**Image sets with object changes:**
((

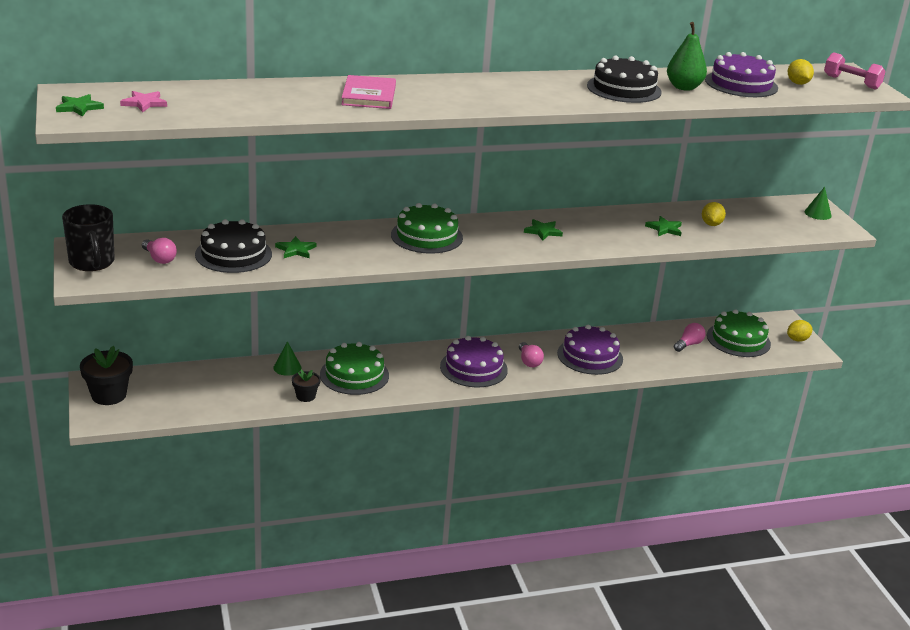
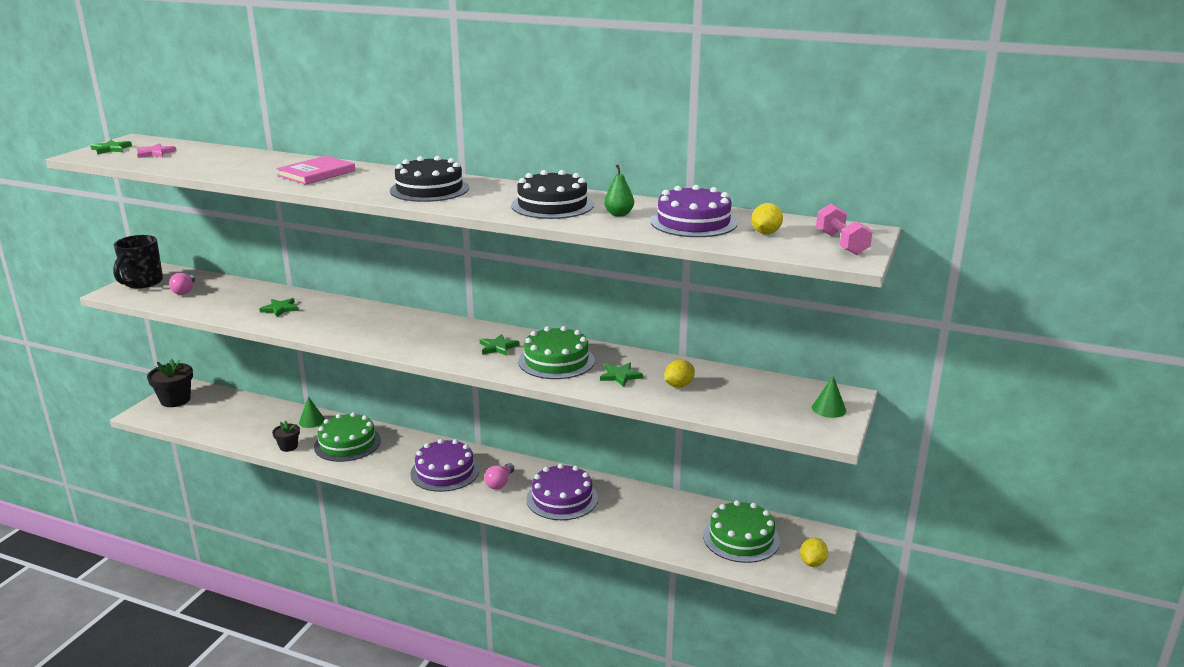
camera: 40 degrees right, 5 degrees down
(233, 254) = (234, 300): black cake -> black cake (429, 189)
(426, 236) = (394, 325): green cake -> green cake (556, 361)
(683, 87) = (619, 214): green pear -> green pear, size x0.66
(688, 344) = (678, 523): pink light bulb -> none
(797, 339) = (812, 563): yellow lemon -> yellow lemon turned 75 degrees counterclockwise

))

**YOUR ASSIGNMENT:**
The answer is a bare number: how many lines of the records contain the string "green"?

**REPLY:**
2